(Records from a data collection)
+--
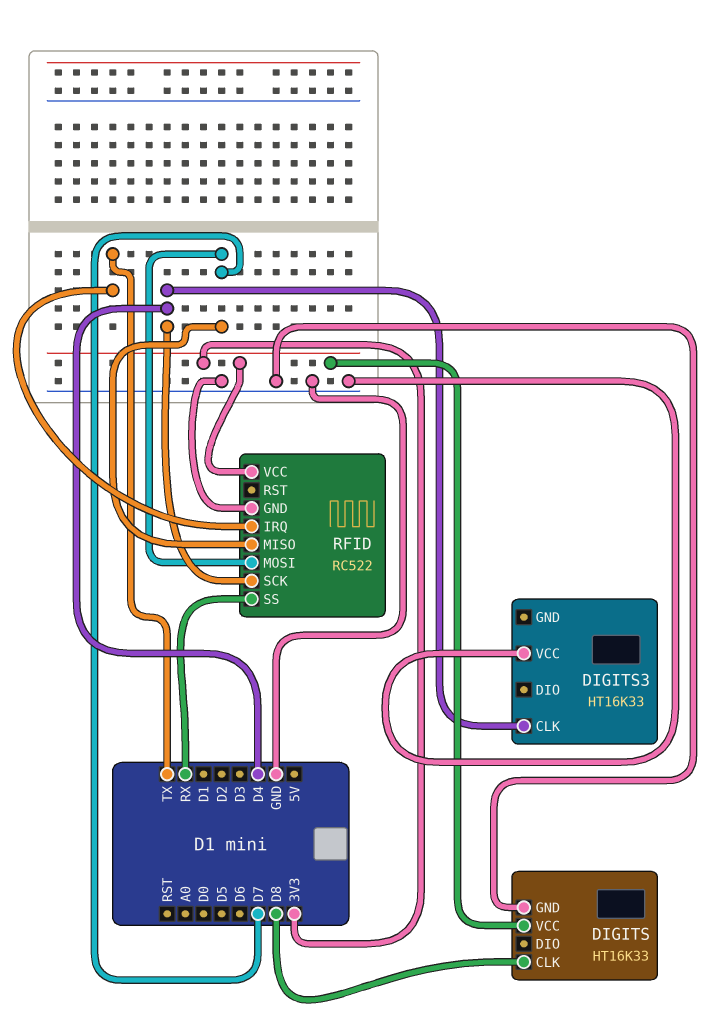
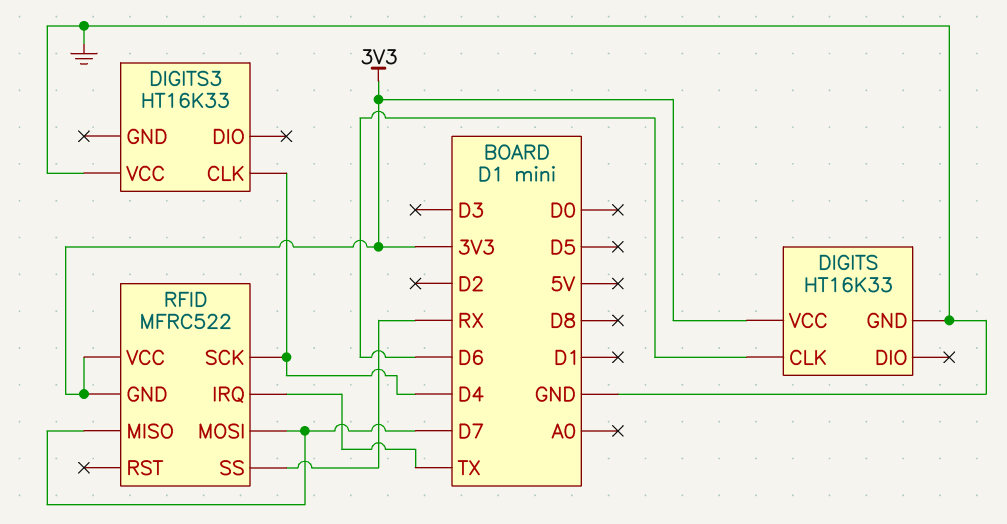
DIGITS pin CLK: D8 -> D6
RFID: RC522 -> MFRC522
RFID pin GND: GND -> 3V3

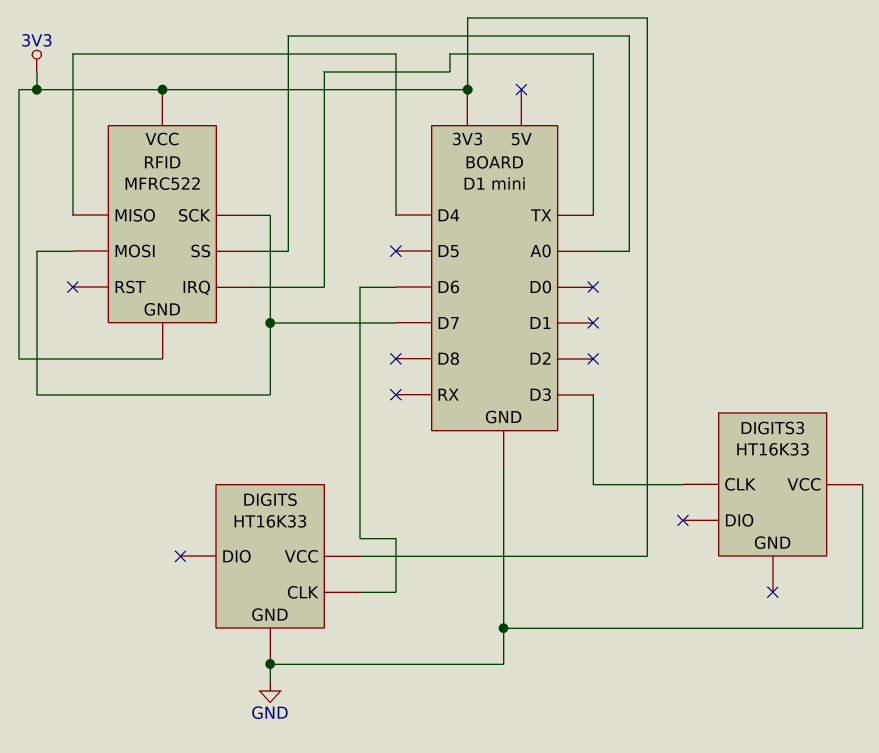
DIGITS3 pin CLK: D4 -> D3
RFID pin MISO: D7 -> D4
RFID pin SCK: D4 -> D7
RFID pin SS: RX -> A0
+--
Work order:
Give the data again word for word, without images.

Task answer:
DIGITS pin CLK: D8 -> D6
RFID: RC522 -> MFRC522
RFID pin GND: GND -> 3V3

DIGITS3 pin CLK: D4 -> D3
RFID pin MISO: D7 -> D4
RFID pin SCK: D4 -> D7
RFID pin SS: RX -> A0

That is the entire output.